— start GIVEN INFORMATION —
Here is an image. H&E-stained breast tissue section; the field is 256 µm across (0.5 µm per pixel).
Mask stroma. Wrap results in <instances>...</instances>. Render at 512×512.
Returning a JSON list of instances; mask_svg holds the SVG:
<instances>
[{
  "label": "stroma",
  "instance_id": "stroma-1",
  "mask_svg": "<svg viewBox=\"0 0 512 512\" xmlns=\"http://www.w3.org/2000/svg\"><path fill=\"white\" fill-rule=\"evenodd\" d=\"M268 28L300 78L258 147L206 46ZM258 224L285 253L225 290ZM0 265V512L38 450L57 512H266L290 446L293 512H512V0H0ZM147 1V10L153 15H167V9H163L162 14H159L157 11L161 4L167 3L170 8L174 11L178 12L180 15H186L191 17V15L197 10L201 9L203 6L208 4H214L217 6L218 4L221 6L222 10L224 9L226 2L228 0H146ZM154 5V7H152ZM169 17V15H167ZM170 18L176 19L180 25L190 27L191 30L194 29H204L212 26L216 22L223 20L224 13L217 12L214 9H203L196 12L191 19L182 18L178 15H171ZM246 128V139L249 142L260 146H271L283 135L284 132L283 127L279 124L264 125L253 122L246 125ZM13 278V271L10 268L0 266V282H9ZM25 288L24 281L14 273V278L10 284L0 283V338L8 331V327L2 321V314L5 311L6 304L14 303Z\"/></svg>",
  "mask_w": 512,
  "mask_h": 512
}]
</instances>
— end GIVEN INFORMATION —
WHAT TO PRODUCE. Write the material out exactly, with nothing left out.

CORRECT RESULT.
Here is an image. H&E-stained breast tissue section; the field is 256 µm across (0.5 µm per pixel).
Mask stroma. Wrap results in <instances>...</instances>. Render at 512×512.
Returning a JSON list of instances; mask_svg holds the SVG:
<instances>
[{
  "label": "stroma",
  "instance_id": "stroma-1",
  "mask_svg": "<svg viewBox=\"0 0 512 512\" xmlns=\"http://www.w3.org/2000/svg\"><path fill=\"white\" fill-rule=\"evenodd\" d=\"M268 28L300 78L258 147L206 46ZM258 224L285 253L225 290ZM0 265V512L38 450L57 512H266L290 446L293 512H512V0H0ZM147 1V10L153 15H167V9H163L162 14H159L157 11L161 4L167 3L170 8L174 11L178 12L180 15H186L191 17V15L197 10L201 9L203 6L208 4H214L217 6L218 4L221 6L222 10L224 9L226 2L228 0H146ZM154 5V7H152ZM169 17V15H167ZM170 18L176 19L180 25L190 27L191 30L194 29H204L212 26L216 22L223 20L224 13L217 12L214 9H203L196 12L191 19L182 18L178 15H171ZM246 128V139L249 142L260 146H271L283 135L284 132L283 127L279 124L264 125L253 122L246 125ZM13 278V271L10 268L0 266V282H9ZM25 288L24 281L14 273V278L10 284L0 283V338L8 331V327L2 321V314L5 311L6 304L14 303Z\"/></svg>",
  "mask_w": 512,
  "mask_h": 512
}]
</instances>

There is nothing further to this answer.